Copy exactly, and only, the lines from the one containing "C1: none -> 220nF (GND, VDD)" through the last line of the records below.
───── Data records ─────
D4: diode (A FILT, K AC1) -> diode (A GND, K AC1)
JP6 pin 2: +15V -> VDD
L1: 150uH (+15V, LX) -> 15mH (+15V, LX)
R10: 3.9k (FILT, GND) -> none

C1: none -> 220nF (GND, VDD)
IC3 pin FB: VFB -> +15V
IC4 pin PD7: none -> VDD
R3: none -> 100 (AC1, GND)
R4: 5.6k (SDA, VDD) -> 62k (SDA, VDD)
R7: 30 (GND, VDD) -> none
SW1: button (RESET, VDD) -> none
─────
● **Response area**
C1: none -> 220nF (GND, VDD)
IC3 pin FB: VFB -> +15V
IC4 pin PD7: none -> VDD
R3: none -> 100 (AC1, GND)
R4: 5.6k (SDA, VDD) -> 62k (SDA, VDD)
R7: 30 (GND, VDD) -> none
SW1: button (RESET, VDD) -> none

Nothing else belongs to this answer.